◆ Task directions ◆
Search the entries for the word "RELAY". Copy every line where it turns up.

◆ Version comparison data ◆
━━━━━━━━
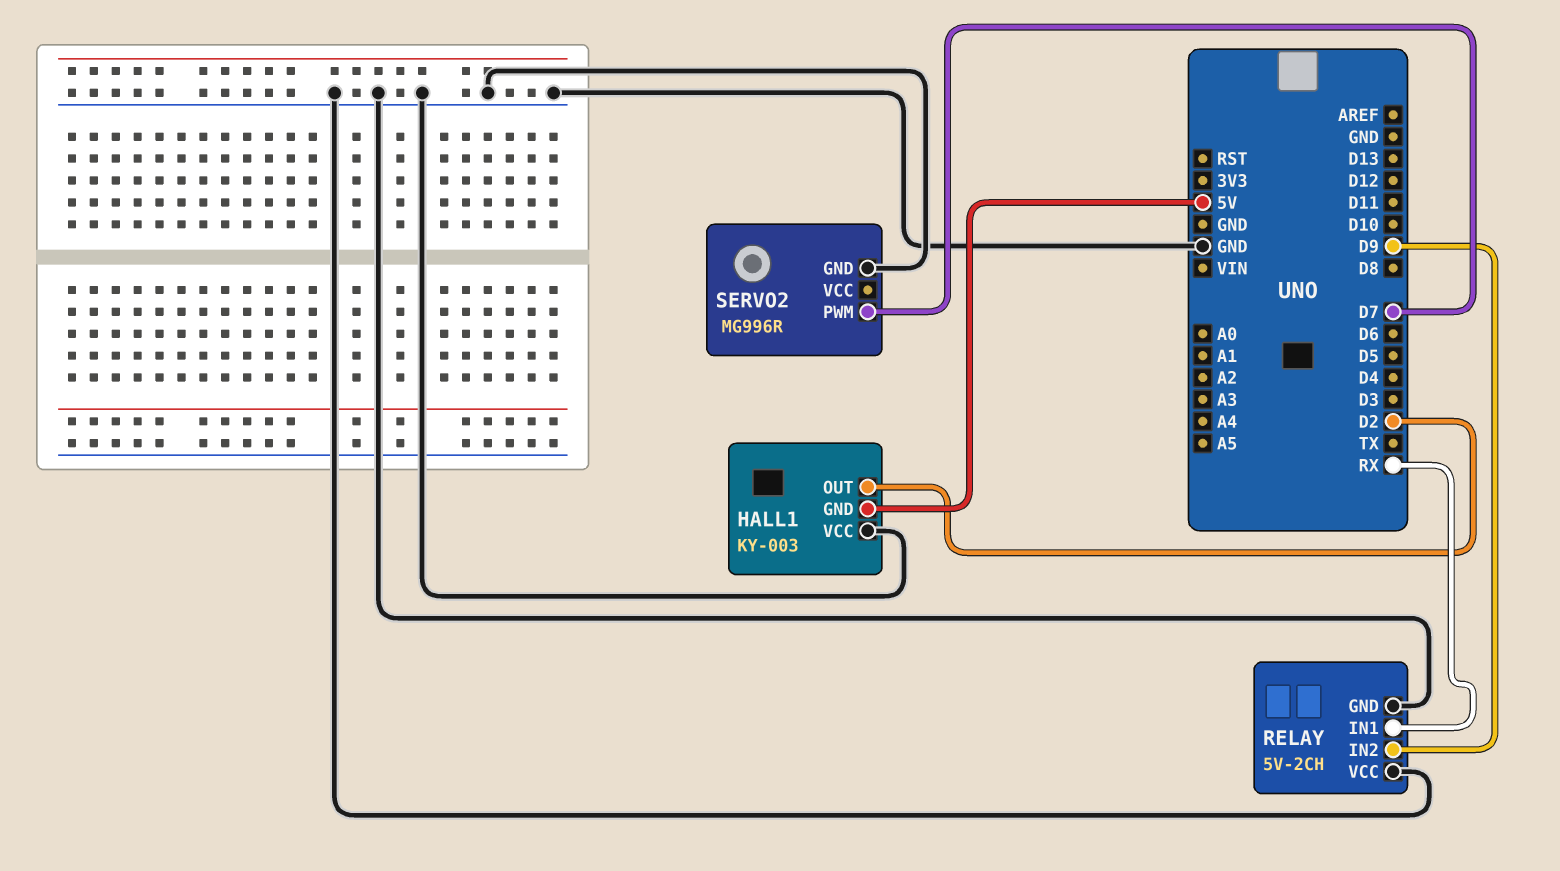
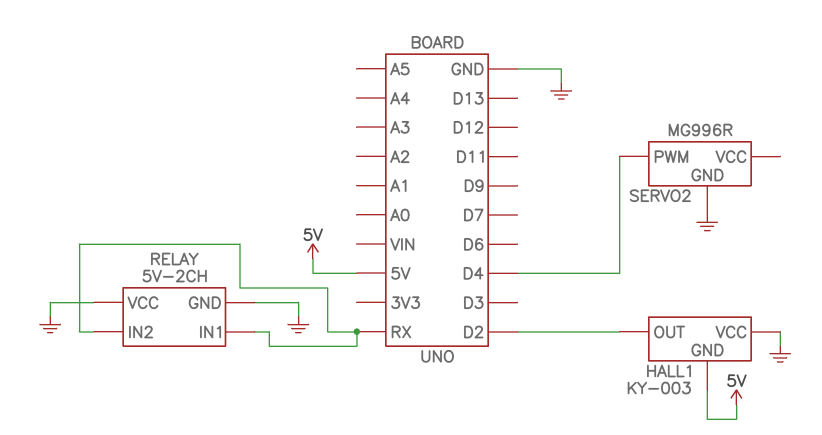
RELAY pin IN2: D9 -> RX
SERVO2 pin PWM: D7 -> D4

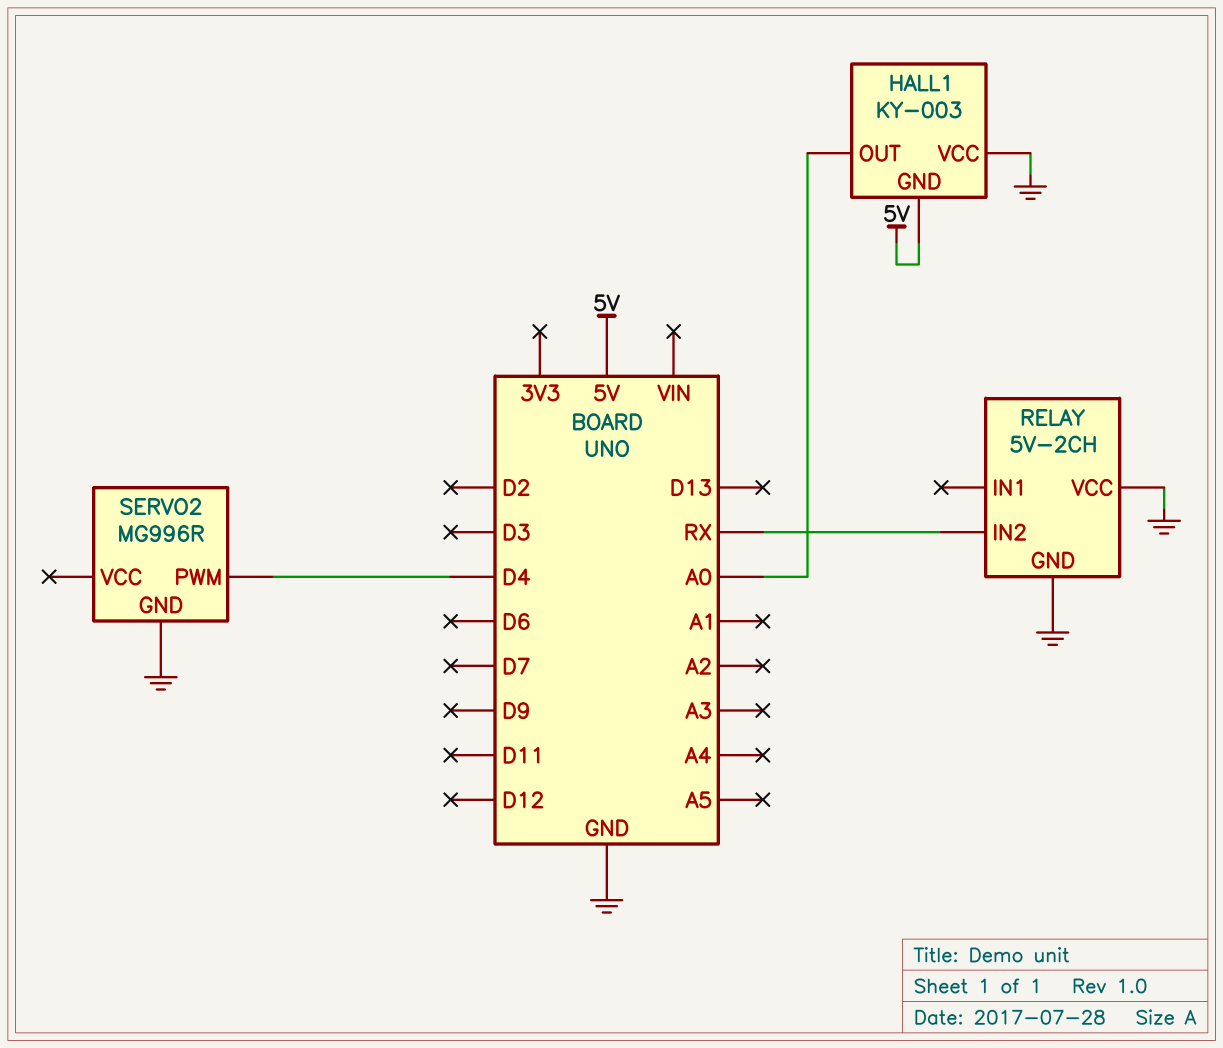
HALL1 pin OUT: D2 -> A0
RELAY pin IN1: RX -> none

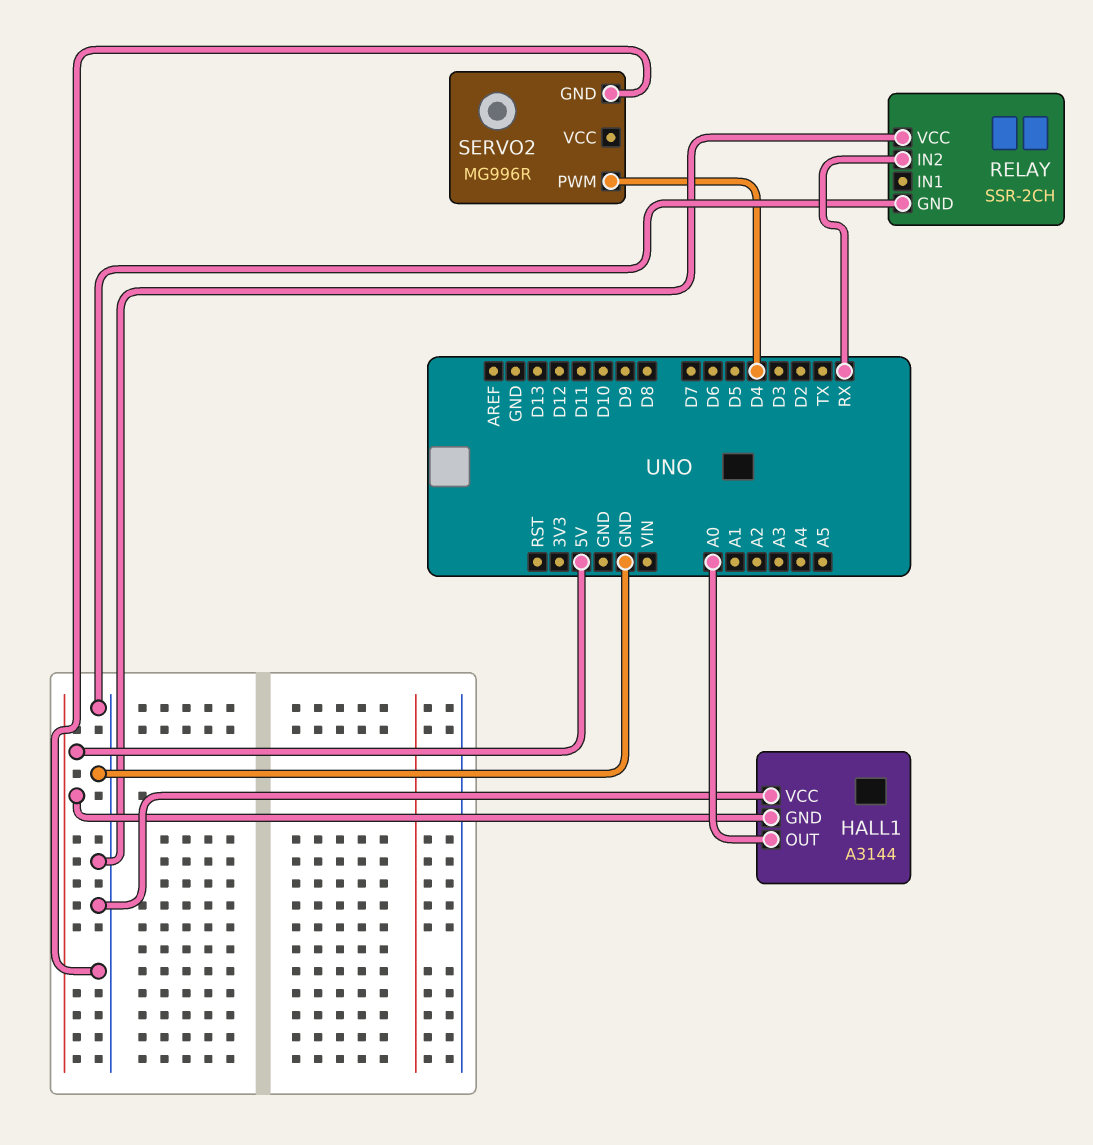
HALL1: KY-003 -> A3144
RELAY: 5V-2CH -> SSR-2CH

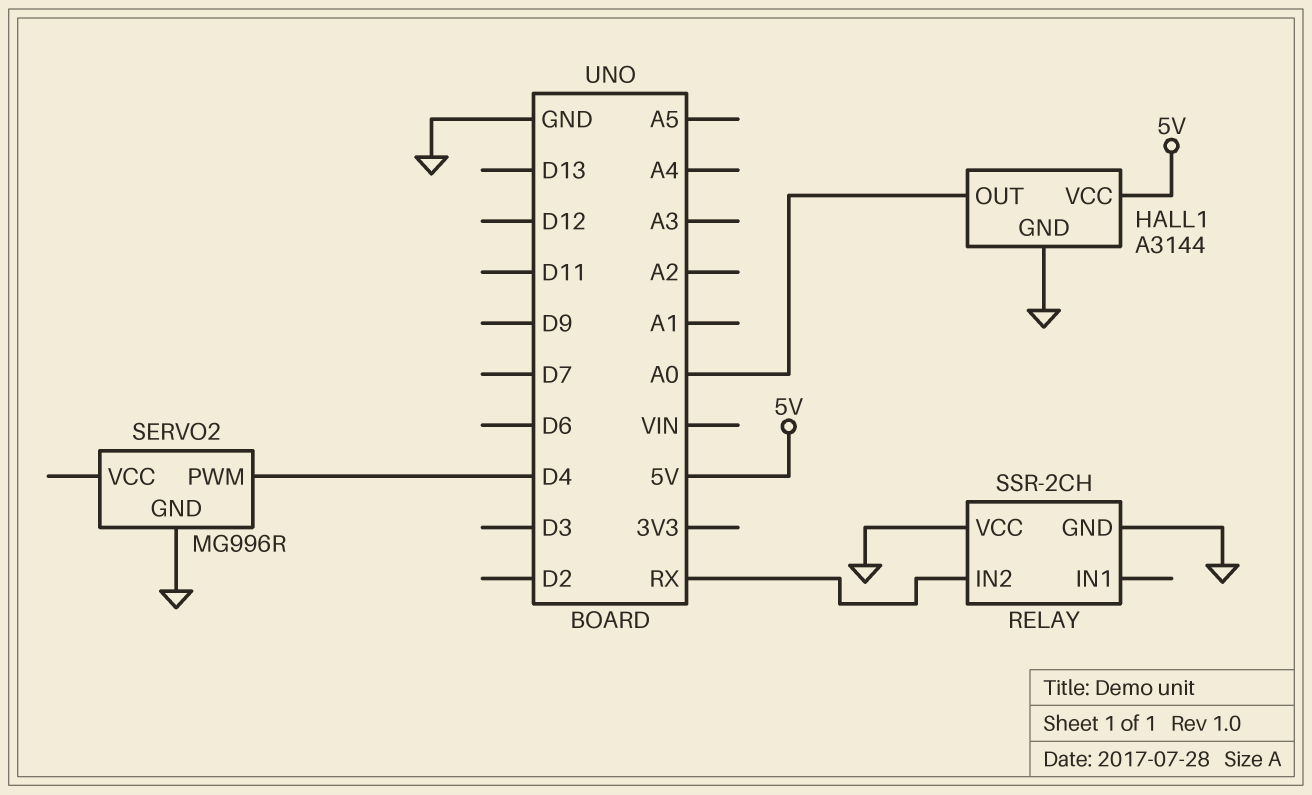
HALL1 pin GND: 5V -> GND
HALL1 pin VCC: GND -> 5V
━━━━━━━━
◆ Response box ◆
RELAY pin IN2: D9 -> RX
RELAY pin IN1: RX -> none
RELAY: 5V-2CH -> SSR-2CH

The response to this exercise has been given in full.